■ **Task objective**
Output the following data exactly.

▶

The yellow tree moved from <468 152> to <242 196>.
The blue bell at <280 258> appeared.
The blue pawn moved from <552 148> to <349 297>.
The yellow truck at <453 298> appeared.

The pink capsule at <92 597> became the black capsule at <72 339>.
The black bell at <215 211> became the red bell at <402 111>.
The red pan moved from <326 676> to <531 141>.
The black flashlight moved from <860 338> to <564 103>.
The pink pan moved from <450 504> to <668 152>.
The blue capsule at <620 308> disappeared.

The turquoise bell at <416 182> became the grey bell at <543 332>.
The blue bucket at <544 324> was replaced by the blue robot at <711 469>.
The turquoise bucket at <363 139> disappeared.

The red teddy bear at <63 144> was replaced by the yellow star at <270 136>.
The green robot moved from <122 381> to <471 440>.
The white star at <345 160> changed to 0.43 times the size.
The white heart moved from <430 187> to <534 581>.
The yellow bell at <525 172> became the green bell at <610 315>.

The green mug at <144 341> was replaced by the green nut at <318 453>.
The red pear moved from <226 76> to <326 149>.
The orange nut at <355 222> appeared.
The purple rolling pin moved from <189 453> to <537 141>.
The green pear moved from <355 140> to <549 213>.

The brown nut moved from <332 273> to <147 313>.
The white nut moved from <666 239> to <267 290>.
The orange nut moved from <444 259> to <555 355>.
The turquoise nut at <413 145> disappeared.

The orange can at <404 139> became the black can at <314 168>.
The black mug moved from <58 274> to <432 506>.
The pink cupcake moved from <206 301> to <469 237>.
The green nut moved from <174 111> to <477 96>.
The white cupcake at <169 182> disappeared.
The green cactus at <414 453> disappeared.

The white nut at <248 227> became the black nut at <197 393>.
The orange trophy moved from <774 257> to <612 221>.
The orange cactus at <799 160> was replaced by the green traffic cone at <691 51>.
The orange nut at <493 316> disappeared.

◀

■ **Response**
The yellow tree moved from <468 152> to <242 196>.
The blue bell at <280 258> appeared.
The blue pawn moved from <552 148> to <349 297>.
The yellow truck at <453 298> appeared.

The pink capsule at <92 597> became the black capsule at <72 339>.
The black bell at <215 211> became the red bell at <402 111>.
The red pan moved from <326 676> to <531 141>.
The black flashlight moved from <860 338> to <564 103>.
The pink pan moved from <450 504> to <668 152>.
The blue capsule at <620 308> disappeared.

The turquoise bell at <416 182> became the grey bell at <543 332>.
The blue bucket at <544 324> was replaced by the blue robot at <711 469>.
The turquoise bucket at <363 139> disappeared.

The red teddy bear at <63 144> was replaced by the yellow star at <270 136>.
The green robot moved from <122 381> to <471 440>.
The white star at <345 160> changed to 0.43 times the size.
The white heart moved from <430 187> to <534 581>.
The yellow bell at <525 172> became the green bell at <610 315>.

The green mug at <144 341> was replaced by the green nut at <318 453>.
The red pear moved from <226 76> to <326 149>.
The orange nut at <355 222> appeared.
The purple rolling pin moved from <189 453> to <537 141>.
The green pear moved from <355 140> to <549 213>.

The brown nut moved from <332 273> to <147 313>.
The white nut moved from <666 239> to <267 290>.
The orange nut moved from <444 259> to <555 355>.
The turquoise nut at <413 145> disappeared.

The orange can at <404 139> became the black can at <314 168>.
The black mug moved from <58 274> to <432 506>.
The pink cupcake moved from <206 301> to <469 237>.
The green nut moved from <174 111> to <477 96>.
The white cupcake at <169 182> disappeared.
The green cactus at <414 453> disappeared.

The white nut at <248 227> became the black nut at <197 393>.
The orange trophy moved from <774 257> to <612 221>.
The orange cactus at <799 160> was replaced by the green traffic cone at <691 51>.
The orange nut at <493 316> disappeared.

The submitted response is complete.